[Detected change data]
#####
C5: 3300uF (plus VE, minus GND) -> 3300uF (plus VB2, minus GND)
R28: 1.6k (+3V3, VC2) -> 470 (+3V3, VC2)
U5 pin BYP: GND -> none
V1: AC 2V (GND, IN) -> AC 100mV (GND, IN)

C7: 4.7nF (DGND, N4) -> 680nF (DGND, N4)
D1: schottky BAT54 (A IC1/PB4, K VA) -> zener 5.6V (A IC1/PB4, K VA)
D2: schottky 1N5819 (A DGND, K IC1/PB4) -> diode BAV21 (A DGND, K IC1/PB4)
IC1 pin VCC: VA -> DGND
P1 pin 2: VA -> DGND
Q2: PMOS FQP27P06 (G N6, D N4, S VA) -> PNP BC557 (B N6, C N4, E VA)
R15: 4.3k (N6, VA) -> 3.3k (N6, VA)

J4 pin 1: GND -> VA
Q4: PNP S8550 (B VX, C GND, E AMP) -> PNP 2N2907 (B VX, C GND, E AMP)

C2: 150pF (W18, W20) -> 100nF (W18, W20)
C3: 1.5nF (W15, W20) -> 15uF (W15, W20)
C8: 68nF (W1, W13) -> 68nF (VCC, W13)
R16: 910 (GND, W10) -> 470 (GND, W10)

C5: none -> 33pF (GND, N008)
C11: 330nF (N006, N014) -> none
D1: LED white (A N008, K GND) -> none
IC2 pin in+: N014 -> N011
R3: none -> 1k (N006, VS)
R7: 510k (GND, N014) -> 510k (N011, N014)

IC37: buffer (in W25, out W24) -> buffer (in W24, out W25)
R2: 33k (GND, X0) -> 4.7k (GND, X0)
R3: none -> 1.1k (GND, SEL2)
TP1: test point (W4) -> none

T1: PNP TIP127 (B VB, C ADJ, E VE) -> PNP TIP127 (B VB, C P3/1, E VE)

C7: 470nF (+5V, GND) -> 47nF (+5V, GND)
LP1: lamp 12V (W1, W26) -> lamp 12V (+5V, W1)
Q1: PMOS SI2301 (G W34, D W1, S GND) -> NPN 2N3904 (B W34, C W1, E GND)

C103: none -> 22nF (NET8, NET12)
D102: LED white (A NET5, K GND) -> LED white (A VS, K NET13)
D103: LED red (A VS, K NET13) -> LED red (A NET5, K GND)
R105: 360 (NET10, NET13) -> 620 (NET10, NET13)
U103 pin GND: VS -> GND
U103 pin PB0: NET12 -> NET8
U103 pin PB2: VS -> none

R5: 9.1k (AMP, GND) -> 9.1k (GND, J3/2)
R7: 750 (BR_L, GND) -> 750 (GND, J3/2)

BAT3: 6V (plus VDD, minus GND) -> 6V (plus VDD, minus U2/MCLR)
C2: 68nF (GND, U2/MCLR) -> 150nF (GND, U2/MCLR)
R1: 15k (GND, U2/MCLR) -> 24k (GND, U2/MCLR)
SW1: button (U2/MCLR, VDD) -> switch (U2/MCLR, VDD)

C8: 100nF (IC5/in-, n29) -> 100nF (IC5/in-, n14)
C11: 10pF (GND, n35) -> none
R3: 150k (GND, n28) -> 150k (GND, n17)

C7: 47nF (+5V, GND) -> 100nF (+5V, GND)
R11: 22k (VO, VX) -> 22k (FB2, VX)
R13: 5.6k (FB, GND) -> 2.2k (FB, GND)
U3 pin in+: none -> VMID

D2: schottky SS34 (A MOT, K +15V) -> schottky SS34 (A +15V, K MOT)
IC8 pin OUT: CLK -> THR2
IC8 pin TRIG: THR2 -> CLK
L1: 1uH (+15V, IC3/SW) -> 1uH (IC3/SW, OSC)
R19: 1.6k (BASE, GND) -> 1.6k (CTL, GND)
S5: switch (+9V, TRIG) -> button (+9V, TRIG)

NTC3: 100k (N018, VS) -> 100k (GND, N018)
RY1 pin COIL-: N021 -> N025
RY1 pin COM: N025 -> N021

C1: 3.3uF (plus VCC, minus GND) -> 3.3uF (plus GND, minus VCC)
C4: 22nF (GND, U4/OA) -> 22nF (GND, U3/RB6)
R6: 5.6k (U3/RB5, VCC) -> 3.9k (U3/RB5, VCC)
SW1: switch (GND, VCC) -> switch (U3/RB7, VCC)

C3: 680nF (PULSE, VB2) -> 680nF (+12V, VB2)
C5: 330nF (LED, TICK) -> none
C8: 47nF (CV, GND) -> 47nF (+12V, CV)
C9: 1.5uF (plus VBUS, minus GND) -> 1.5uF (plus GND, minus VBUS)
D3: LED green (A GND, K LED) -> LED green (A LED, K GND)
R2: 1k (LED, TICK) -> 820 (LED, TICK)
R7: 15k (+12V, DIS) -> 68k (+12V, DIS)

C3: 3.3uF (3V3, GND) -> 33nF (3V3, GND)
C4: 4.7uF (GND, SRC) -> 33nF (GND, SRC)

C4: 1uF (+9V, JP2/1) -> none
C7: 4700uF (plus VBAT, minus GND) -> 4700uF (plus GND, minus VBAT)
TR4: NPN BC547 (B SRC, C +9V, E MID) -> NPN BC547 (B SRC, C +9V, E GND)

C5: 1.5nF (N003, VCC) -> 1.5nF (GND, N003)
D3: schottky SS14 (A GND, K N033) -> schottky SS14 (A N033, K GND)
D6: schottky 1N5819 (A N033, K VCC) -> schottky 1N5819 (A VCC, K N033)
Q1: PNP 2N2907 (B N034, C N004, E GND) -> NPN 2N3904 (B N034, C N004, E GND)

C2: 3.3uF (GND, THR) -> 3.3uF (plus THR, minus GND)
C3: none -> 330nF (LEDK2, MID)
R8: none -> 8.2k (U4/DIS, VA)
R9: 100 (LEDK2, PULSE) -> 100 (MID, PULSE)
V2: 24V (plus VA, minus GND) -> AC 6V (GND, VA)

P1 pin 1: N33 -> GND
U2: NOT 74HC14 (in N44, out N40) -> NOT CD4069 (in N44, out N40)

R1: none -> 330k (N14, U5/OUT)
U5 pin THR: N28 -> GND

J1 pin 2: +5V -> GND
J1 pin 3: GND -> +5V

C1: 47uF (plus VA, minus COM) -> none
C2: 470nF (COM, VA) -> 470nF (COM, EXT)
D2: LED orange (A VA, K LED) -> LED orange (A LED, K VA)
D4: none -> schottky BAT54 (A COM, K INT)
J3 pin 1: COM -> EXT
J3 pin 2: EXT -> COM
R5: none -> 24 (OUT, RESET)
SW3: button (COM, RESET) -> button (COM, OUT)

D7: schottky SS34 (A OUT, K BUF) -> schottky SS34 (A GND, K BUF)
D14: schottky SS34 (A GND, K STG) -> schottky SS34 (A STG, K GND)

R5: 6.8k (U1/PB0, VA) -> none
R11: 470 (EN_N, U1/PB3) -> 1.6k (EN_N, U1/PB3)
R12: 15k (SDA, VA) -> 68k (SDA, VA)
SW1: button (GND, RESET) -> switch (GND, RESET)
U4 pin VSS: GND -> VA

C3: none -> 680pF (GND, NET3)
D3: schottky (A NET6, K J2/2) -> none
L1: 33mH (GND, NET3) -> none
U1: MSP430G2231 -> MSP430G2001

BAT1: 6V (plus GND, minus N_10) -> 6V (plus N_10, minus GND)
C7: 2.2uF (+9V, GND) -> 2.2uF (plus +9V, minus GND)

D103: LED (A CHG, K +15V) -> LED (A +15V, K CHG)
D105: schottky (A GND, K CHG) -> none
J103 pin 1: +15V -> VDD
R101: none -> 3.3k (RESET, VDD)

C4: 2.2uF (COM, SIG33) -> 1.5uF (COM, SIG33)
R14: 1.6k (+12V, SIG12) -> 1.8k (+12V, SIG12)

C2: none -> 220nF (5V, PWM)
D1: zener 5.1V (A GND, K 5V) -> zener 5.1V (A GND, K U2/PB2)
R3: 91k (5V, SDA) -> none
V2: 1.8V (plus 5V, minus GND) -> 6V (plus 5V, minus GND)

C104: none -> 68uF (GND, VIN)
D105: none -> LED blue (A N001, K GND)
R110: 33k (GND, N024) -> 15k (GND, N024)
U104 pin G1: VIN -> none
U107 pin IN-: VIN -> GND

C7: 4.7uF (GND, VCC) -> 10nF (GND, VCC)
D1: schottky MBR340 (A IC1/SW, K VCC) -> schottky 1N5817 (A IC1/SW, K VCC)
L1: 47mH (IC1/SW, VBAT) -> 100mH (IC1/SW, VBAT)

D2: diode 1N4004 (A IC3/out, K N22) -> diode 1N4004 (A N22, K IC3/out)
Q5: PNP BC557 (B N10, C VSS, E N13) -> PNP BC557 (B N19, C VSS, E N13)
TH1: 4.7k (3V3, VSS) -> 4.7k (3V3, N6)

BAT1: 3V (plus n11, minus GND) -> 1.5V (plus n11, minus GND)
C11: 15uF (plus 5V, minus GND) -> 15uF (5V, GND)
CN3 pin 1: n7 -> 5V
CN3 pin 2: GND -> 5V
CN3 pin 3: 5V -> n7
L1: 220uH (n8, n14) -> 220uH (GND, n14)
#####
## AIM OF THE EXERCISE
Of all the entries above, repeat only the lines from the line that has "D6: schottky 1N5819" to the line that has "U1: MSP430G2231 -> MSP430G2001", both lines included, exactly.

## TASK RESULT
D6: schottky 1N5819 (A N033, K VCC) -> schottky 1N5819 (A VCC, K N033)
Q1: PNP 2N2907 (B N034, C N004, E GND) -> NPN 2N3904 (B N034, C N004, E GND)

C2: 3.3uF (GND, THR) -> 3.3uF (plus THR, minus GND)
C3: none -> 330nF (LEDK2, MID)
R8: none -> 8.2k (U4/DIS, VA)
R9: 100 (LEDK2, PULSE) -> 100 (MID, PULSE)
V2: 24V (plus VA, minus GND) -> AC 6V (GND, VA)

P1 pin 1: N33 -> GND
U2: NOT 74HC14 (in N44, out N40) -> NOT CD4069 (in N44, out N40)

R1: none -> 330k (N14, U5/OUT)
U5 pin THR: N28 -> GND

J1 pin 2: +5V -> GND
J1 pin 3: GND -> +5V

C1: 47uF (plus VA, minus COM) -> none
C2: 470nF (COM, VA) -> 470nF (COM, EXT)
D2: LED orange (A VA, K LED) -> LED orange (A LED, K VA)
D4: none -> schottky BAT54 (A COM, K INT)
J3 pin 1: COM -> EXT
J3 pin 2: EXT -> COM
R5: none -> 24 (OUT, RESET)
SW3: button (COM, RESET) -> button (COM, OUT)

D7: schottky SS34 (A OUT, K BUF) -> schottky SS34 (A GND, K BUF)
D14: schottky SS34 (A GND, K STG) -> schottky SS34 (A STG, K GND)

R5: 6.8k (U1/PB0, VA) -> none
R11: 470 (EN_N, U1/PB3) -> 1.6k (EN_N, U1/PB3)
R12: 15k (SDA, VA) -> 68k (SDA, VA)
SW1: button (GND, RESET) -> switch (GND, RESET)
U4 pin VSS: GND -> VA

C3: none -> 680pF (GND, NET3)
D3: schottky (A NET6, K J2/2) -> none
L1: 33mH (GND, NET3) -> none
U1: MSP430G2231 -> MSP430G2001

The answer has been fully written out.